* **Task brief**:
Filter the material below down to the lines containing the word "turned".

* **Supplied information**:
━━━━

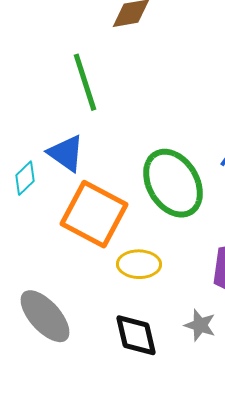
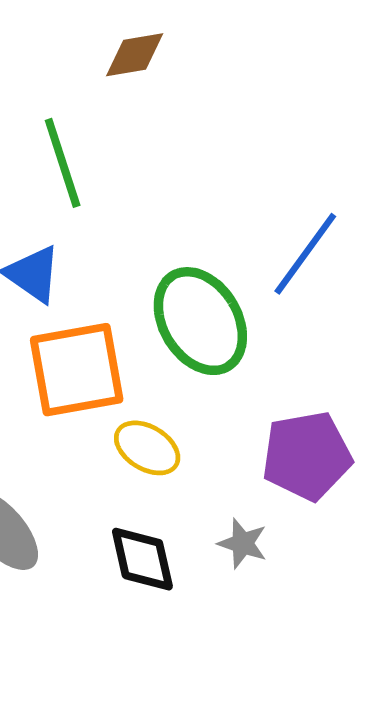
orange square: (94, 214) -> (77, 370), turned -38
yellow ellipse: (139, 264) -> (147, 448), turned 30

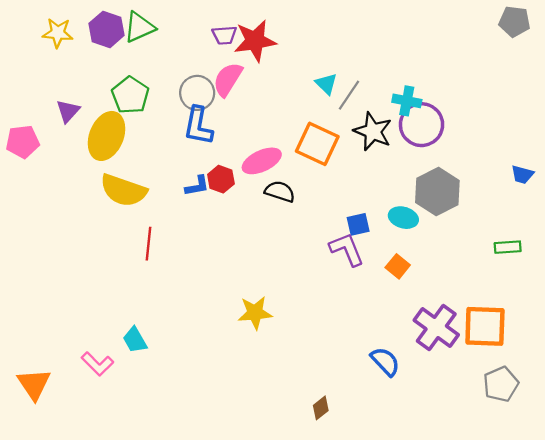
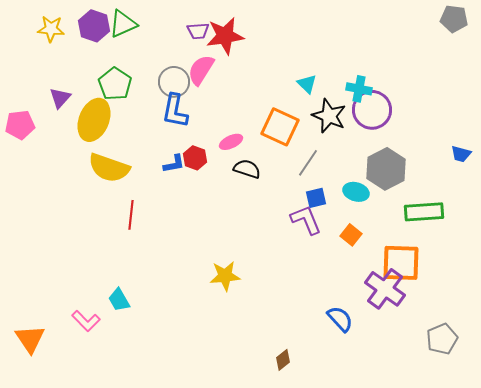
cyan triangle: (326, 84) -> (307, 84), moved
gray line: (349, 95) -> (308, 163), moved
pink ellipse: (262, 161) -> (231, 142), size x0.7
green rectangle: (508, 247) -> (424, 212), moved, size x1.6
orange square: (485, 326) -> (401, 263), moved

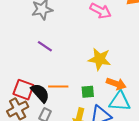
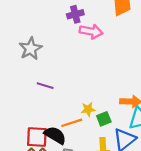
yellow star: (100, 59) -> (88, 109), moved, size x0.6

━━━━

* **Your solution**:
orange square: (94, 214) -> (77, 370), turned -38
yellow ellipse: (139, 264) -> (147, 448), turned 30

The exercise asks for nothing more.